_TASK_: Could you output, word for word, only the lines from the line with "brown 1x2 brick [471,240,559,315]" to the end of the entries, including both ends? Omit the pictures.

_DATA RECORDS_:
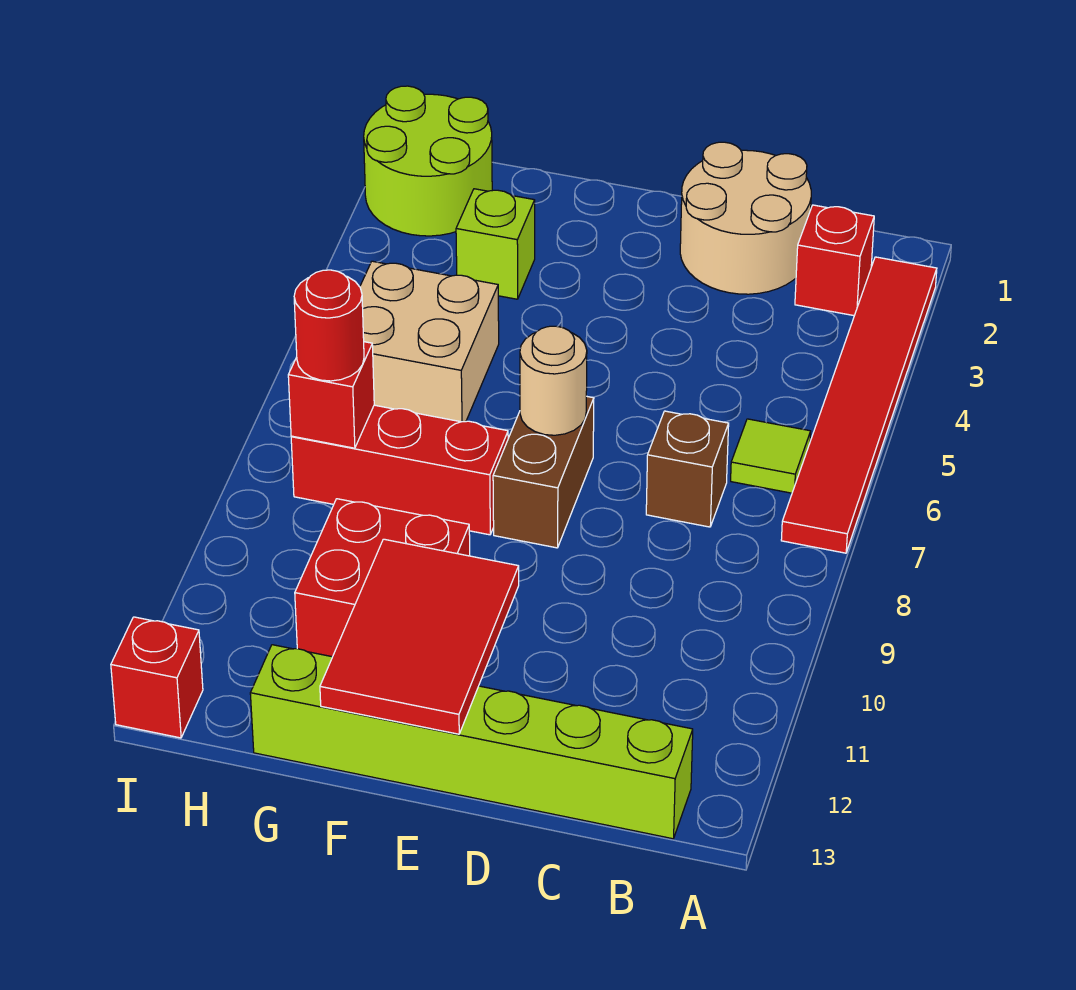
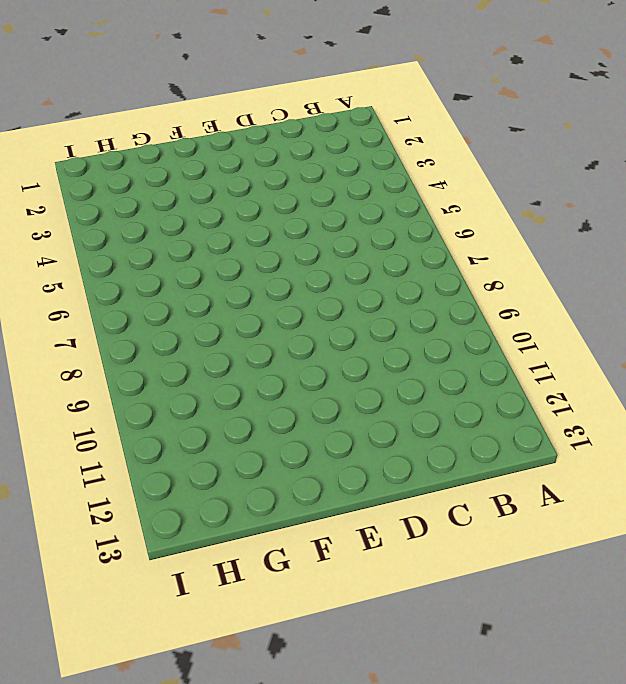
none -> red 1x6 tile [781,257,937,553]
none -> red 1x1 brick [795,205,874,316]
none -> lime 1x1 tile [731,419,811,493]

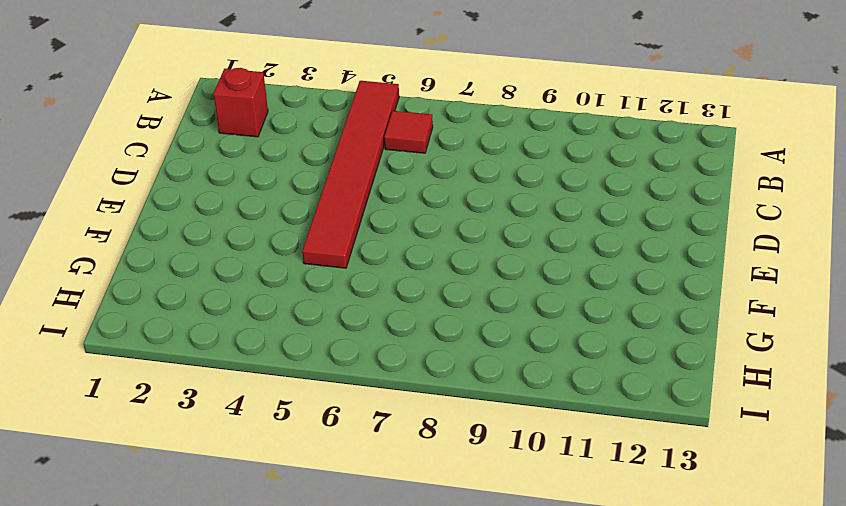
red 1x6 tile [302,81,399,268] -> red 1x6 tile turned to [781,257,937,553]
red 1x1 tile [384,111,433,153] -> lime 1x1 tile [731,419,811,493]
none -> lime 1x6 brick [250,645,693,839]
none -> tan 2x2 round brick [680,142,811,294]
none -> brown 1x1 brick [646,411,729,527]

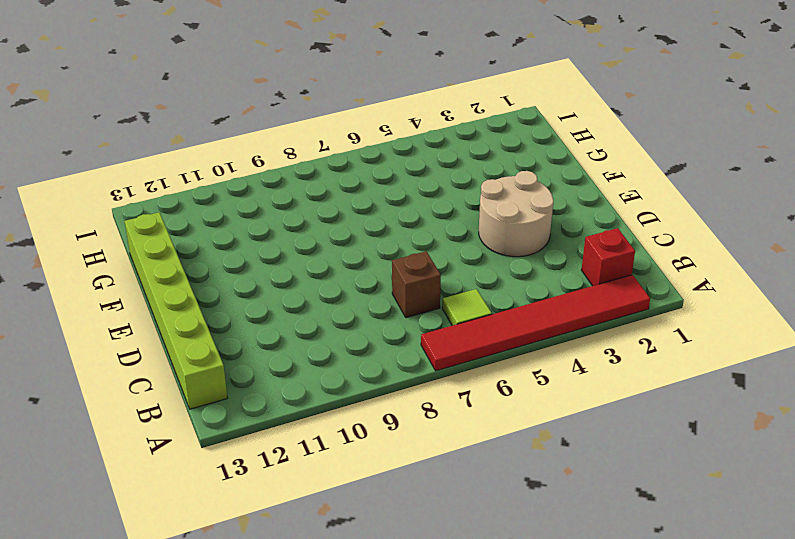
tan 2x2 round brick [479,171,554,257] -> tan 2x2 round brick moved to [680,142,811,294]
none -> brown 1x2 brick [493,396,594,548]
none -> red 1x3 brick [291,405,508,535]
none -> red 2x2 brick [295,499,470,657]

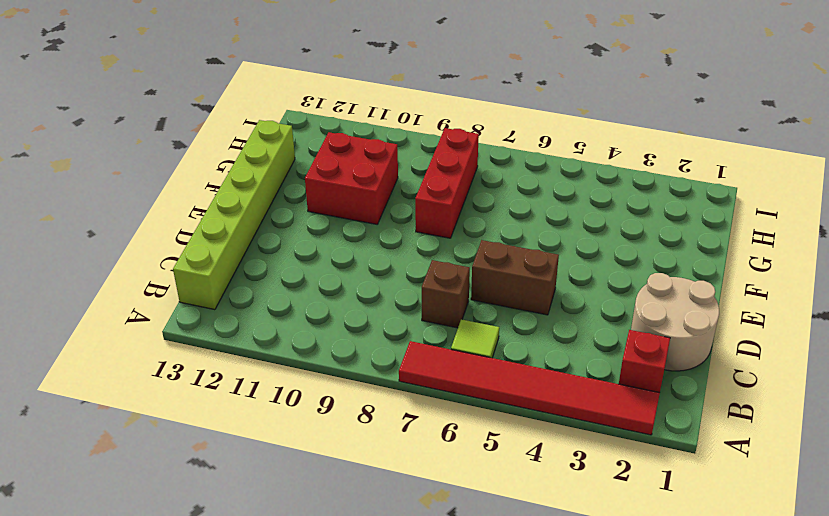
brown 1x2 brick [471,240,559,315] -> brown 1x2 brick moved to [493,396,594,548]
none -> lime 1x1 brick [456,189,535,299]
none -> tan 2x2 brick [360,261,499,422]
none -> lime 2x2 round brick [364,86,492,236]

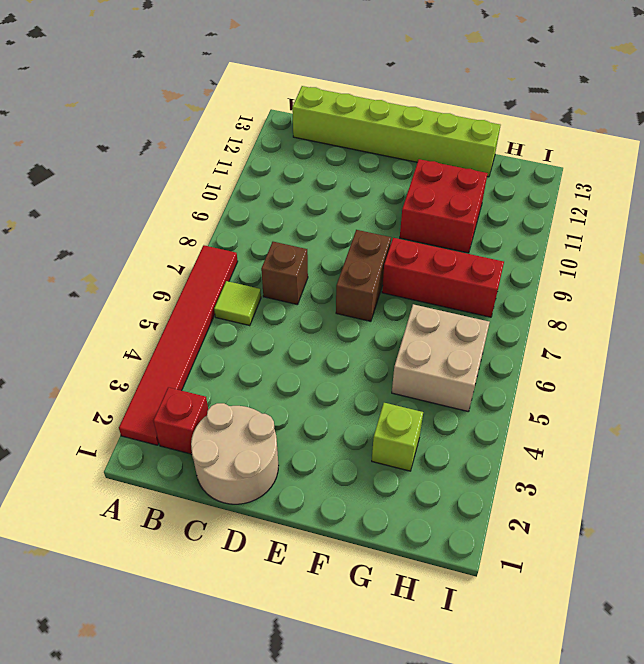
none -> lime 2x2 round brick [364,86,492,236]
none -> red 1x1 brick [111,617,203,738]
none -> tan 1x1 round brick [520,326,587,435]

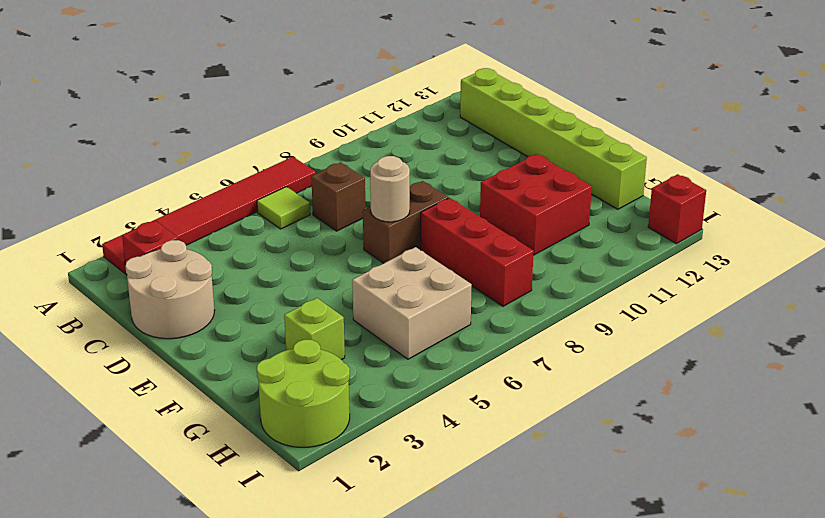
none -> red 2x3 tile [320,539,519,734]
none -> red 1x1 brick [288,342,374,448]
none -> red 1x1 round brick [294,270,364,381]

_SOLUTION TO THE PROBLEM_:
brown 1x2 brick [471,240,559,315] -> brown 1x2 brick moved to [493,396,594,548]
none -> lime 1x1 brick [456,189,535,299]
none -> tan 2x2 brick [360,261,499,422]
none -> lime 2x2 round brick [364,86,492,236]

none -> lime 2x2 round brick [364,86,492,236]
none -> red 1x1 brick [111,617,203,738]
none -> tan 1x1 round brick [520,326,587,435]

none -> red 2x3 tile [320,539,519,734]
none -> red 1x1 brick [288,342,374,448]
none -> red 1x1 round brick [294,270,364,381]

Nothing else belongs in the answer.